→ Data extract:
******************************
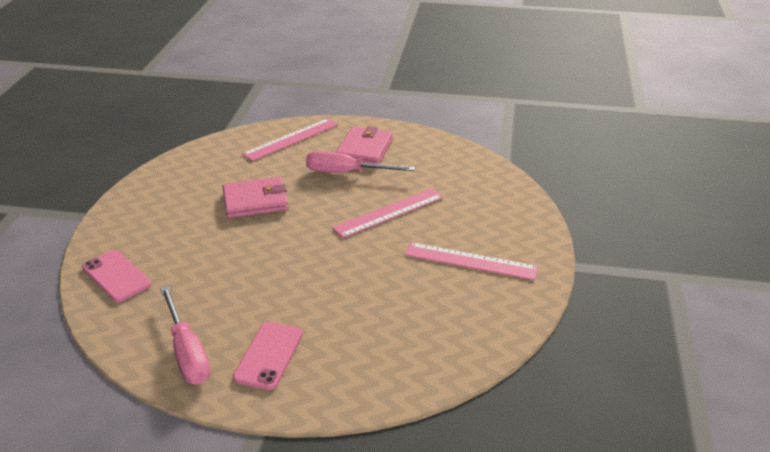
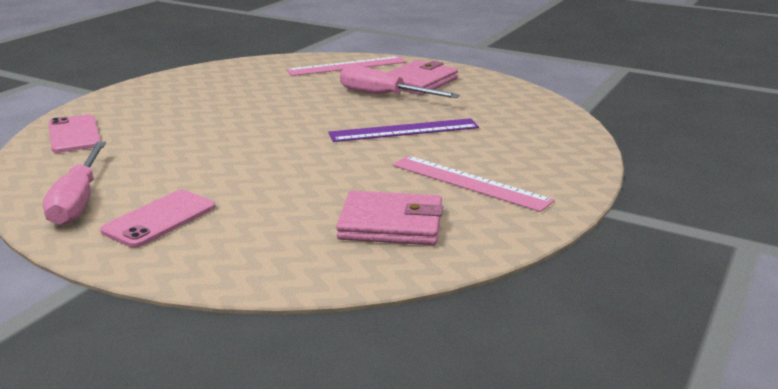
camera: 20 degrees right, 10 degrees down
(255, 201) = (266, 103): pink wallet -> pink wallet (391, 224)
(389, 212) = (404, 130): pink ruler -> purple ruler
******************************
→ Problem requirements:
Using the listing, count the lines holding the word "pink" and write down that number alone.

→ Task output:
2